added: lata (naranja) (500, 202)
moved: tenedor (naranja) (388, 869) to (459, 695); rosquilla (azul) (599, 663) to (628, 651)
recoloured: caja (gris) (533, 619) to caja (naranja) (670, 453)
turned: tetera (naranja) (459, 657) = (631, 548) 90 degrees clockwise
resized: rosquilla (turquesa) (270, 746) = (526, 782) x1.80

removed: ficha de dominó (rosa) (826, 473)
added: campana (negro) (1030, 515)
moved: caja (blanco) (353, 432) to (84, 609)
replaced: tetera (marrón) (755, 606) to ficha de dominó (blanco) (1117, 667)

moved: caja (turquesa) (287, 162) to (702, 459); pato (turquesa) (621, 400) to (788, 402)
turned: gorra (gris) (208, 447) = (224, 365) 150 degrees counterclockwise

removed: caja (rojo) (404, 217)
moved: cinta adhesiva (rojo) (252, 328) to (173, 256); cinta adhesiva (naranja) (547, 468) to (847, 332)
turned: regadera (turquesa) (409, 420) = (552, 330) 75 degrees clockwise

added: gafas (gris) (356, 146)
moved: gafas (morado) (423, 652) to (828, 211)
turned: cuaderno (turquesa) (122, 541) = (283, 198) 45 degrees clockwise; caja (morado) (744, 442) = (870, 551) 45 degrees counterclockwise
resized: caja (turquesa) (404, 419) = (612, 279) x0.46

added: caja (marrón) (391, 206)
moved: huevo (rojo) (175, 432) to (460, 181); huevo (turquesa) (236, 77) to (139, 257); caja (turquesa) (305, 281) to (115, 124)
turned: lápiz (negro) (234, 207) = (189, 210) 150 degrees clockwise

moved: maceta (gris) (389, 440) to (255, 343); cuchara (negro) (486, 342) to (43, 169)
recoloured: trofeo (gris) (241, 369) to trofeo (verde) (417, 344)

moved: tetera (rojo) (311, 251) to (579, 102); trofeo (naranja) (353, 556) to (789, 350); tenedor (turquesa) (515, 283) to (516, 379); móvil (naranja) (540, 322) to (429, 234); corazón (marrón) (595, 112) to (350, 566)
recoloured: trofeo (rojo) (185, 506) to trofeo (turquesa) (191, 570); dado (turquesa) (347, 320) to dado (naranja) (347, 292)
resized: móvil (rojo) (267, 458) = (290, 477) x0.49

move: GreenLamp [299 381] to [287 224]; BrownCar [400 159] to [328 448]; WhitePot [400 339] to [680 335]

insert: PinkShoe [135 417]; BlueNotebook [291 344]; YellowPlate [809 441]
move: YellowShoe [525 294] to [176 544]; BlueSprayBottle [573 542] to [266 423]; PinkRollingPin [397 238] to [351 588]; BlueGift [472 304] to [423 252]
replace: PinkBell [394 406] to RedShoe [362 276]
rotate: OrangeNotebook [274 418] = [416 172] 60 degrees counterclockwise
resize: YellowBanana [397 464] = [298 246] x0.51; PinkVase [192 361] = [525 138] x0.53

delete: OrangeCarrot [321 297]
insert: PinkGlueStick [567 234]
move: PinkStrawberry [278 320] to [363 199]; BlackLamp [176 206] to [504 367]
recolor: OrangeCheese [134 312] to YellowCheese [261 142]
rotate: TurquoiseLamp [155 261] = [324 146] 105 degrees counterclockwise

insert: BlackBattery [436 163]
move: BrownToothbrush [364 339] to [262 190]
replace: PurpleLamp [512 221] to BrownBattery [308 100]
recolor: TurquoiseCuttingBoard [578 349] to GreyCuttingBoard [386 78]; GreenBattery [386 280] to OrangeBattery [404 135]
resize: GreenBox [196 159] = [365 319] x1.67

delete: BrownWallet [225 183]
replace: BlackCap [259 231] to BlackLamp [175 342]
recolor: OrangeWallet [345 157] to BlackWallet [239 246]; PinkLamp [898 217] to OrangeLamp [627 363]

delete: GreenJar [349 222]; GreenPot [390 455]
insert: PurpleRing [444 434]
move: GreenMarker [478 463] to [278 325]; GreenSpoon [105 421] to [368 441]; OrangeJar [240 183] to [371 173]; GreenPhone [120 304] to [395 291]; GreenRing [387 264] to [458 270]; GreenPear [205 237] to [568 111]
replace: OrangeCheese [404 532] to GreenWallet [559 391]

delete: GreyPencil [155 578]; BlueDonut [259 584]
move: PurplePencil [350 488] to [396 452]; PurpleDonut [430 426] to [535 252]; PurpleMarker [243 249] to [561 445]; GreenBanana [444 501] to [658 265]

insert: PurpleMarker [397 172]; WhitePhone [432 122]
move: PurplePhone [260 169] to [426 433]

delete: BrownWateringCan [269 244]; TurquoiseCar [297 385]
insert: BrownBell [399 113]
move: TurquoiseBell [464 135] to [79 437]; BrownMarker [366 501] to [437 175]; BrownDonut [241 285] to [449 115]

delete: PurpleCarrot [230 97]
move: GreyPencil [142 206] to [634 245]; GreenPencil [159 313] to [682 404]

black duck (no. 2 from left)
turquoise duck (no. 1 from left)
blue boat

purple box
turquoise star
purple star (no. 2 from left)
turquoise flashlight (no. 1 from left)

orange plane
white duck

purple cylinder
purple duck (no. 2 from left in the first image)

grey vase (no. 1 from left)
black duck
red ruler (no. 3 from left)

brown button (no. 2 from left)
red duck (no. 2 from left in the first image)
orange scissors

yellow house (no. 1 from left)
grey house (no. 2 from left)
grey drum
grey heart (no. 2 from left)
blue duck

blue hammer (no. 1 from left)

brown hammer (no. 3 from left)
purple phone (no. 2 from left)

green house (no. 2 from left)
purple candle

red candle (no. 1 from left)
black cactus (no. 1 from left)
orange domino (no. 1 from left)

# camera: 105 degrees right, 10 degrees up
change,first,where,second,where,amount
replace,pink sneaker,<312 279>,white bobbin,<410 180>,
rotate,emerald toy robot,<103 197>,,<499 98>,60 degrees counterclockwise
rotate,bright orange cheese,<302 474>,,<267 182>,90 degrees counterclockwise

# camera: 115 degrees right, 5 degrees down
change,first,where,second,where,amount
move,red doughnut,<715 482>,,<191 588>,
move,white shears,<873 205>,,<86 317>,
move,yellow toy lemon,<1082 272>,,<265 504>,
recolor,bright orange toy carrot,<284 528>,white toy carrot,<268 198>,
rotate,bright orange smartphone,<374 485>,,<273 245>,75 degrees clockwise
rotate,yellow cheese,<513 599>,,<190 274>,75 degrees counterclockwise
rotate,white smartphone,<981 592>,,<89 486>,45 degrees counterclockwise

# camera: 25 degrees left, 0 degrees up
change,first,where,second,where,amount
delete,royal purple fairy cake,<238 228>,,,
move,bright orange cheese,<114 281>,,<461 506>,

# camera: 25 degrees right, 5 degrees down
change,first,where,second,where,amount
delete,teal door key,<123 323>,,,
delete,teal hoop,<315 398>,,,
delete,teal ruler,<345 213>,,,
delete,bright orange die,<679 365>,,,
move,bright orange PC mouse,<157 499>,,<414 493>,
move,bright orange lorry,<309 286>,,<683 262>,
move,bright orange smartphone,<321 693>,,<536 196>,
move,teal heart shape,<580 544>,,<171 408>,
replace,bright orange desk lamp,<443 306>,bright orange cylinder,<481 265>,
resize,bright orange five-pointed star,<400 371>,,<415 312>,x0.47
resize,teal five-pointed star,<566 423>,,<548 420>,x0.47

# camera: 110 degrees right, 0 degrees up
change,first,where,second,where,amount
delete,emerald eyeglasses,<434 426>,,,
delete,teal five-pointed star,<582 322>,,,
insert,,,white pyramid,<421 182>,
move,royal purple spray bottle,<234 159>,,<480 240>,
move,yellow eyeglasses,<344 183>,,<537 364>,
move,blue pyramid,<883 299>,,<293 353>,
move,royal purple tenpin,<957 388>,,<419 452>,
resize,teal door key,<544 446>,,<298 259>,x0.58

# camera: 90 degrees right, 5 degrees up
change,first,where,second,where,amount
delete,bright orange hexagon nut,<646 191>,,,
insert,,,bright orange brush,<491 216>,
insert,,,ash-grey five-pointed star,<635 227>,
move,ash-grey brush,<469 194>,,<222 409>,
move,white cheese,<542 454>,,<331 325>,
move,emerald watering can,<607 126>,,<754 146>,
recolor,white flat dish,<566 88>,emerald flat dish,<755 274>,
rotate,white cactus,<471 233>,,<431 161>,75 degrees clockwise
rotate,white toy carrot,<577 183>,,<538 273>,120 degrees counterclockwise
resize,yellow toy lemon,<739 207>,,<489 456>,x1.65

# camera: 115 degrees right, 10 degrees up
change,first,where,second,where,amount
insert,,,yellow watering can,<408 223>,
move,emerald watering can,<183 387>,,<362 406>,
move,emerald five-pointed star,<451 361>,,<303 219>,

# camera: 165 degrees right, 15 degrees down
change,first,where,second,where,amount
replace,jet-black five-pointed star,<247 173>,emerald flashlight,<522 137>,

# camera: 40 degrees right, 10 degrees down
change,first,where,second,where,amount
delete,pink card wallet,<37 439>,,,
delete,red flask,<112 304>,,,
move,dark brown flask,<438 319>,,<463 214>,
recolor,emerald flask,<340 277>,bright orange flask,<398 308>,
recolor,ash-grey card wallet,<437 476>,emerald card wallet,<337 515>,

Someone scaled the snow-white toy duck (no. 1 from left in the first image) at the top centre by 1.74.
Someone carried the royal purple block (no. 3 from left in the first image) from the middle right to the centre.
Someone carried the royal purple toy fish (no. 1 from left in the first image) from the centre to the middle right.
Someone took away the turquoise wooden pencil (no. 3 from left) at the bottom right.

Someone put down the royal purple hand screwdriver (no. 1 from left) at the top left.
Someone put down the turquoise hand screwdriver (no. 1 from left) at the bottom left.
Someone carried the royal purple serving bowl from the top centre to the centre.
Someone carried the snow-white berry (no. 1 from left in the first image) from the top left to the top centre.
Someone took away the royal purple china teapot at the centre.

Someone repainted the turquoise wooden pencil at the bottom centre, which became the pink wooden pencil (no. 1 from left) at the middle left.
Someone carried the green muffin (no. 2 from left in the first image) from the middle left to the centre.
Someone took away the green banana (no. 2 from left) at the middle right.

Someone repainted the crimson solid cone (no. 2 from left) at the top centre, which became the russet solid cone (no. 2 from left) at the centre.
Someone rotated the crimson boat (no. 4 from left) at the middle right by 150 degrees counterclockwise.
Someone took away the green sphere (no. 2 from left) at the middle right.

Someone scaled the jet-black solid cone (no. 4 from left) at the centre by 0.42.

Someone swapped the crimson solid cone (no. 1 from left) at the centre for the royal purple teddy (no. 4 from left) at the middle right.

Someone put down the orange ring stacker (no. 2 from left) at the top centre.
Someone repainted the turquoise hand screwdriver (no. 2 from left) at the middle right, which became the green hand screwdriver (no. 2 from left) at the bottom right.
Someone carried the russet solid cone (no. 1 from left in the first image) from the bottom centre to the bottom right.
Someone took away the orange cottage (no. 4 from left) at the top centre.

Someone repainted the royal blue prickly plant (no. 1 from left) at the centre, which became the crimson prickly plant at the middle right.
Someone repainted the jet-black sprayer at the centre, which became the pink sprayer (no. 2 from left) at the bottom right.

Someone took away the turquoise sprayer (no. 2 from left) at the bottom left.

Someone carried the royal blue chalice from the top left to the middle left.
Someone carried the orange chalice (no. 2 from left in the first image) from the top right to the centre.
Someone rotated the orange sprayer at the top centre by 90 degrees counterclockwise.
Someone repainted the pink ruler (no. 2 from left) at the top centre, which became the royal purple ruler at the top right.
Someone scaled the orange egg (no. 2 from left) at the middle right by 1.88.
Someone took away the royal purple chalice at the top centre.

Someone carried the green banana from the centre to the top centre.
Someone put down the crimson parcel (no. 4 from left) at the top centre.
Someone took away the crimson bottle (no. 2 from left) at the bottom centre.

WHAT IS REQUIRED: Set down only the lines above that fall between the line holding "Someone carried the royal purple block" and the line holding "Someone carried the royal purple toy", inclusive, keeping each exact.

REPLY TO THE TASK:
Someone carried the royal purple block (no. 3 from left in the first image) from the middle right to the centre.
Someone carried the royal purple toy fish (no. 1 from left in the first image) from the centre to the middle right.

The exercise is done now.